TRY IT
Retype, without pictures, the line holding "orange line at" and each line below it through the final line.

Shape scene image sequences

────────

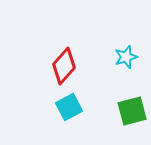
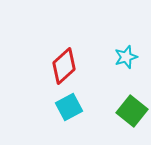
red diamond: rotated 6 degrees clockwise
green square: rotated 36 degrees counterclockwise
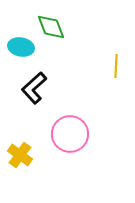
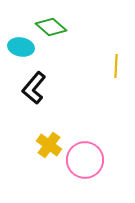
green diamond: rotated 28 degrees counterclockwise
black L-shape: rotated 8 degrees counterclockwise
pink circle: moved 15 px right, 26 px down
yellow cross: moved 29 px right, 10 px up
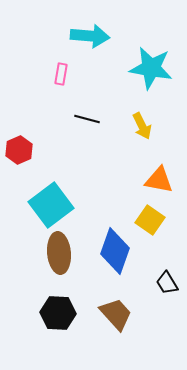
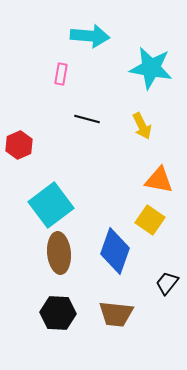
red hexagon: moved 5 px up
black trapezoid: rotated 70 degrees clockwise
brown trapezoid: rotated 138 degrees clockwise
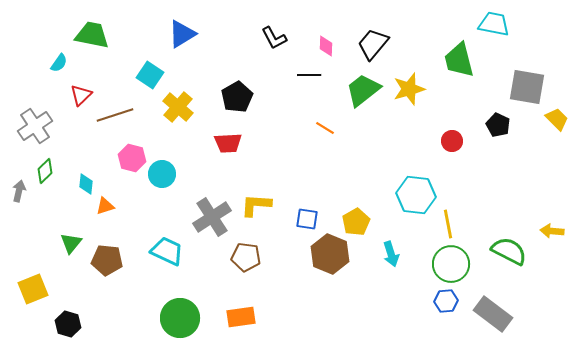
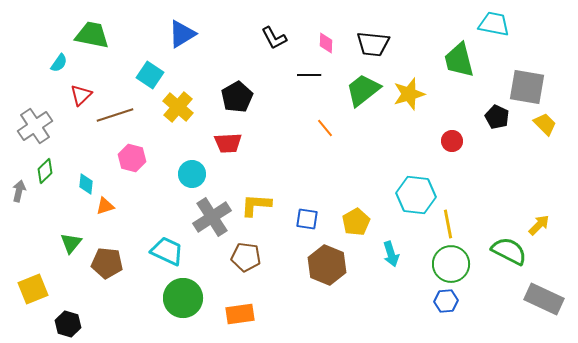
black trapezoid at (373, 44): rotated 124 degrees counterclockwise
pink diamond at (326, 46): moved 3 px up
yellow star at (409, 89): moved 5 px down
yellow trapezoid at (557, 119): moved 12 px left, 5 px down
black pentagon at (498, 125): moved 1 px left, 8 px up
orange line at (325, 128): rotated 18 degrees clockwise
cyan circle at (162, 174): moved 30 px right
yellow arrow at (552, 231): moved 13 px left, 6 px up; rotated 130 degrees clockwise
brown hexagon at (330, 254): moved 3 px left, 11 px down
brown pentagon at (107, 260): moved 3 px down
gray rectangle at (493, 314): moved 51 px right, 15 px up; rotated 12 degrees counterclockwise
orange rectangle at (241, 317): moved 1 px left, 3 px up
green circle at (180, 318): moved 3 px right, 20 px up
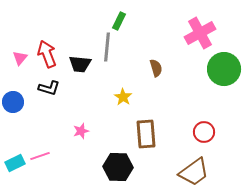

────────

YOUR RESPONSE
orange line at (325, 128): rotated 18 degrees clockwise
cyan circle at (162, 174): moved 30 px right
yellow arrow at (552, 231): moved 13 px left, 6 px up; rotated 130 degrees clockwise
brown hexagon at (330, 254): moved 3 px left, 11 px down
brown pentagon at (107, 260): moved 3 px down
gray rectangle at (493, 314): moved 51 px right, 15 px up; rotated 12 degrees counterclockwise
orange rectangle at (241, 317): moved 1 px left, 3 px up
green circle at (180, 318): moved 3 px right, 20 px up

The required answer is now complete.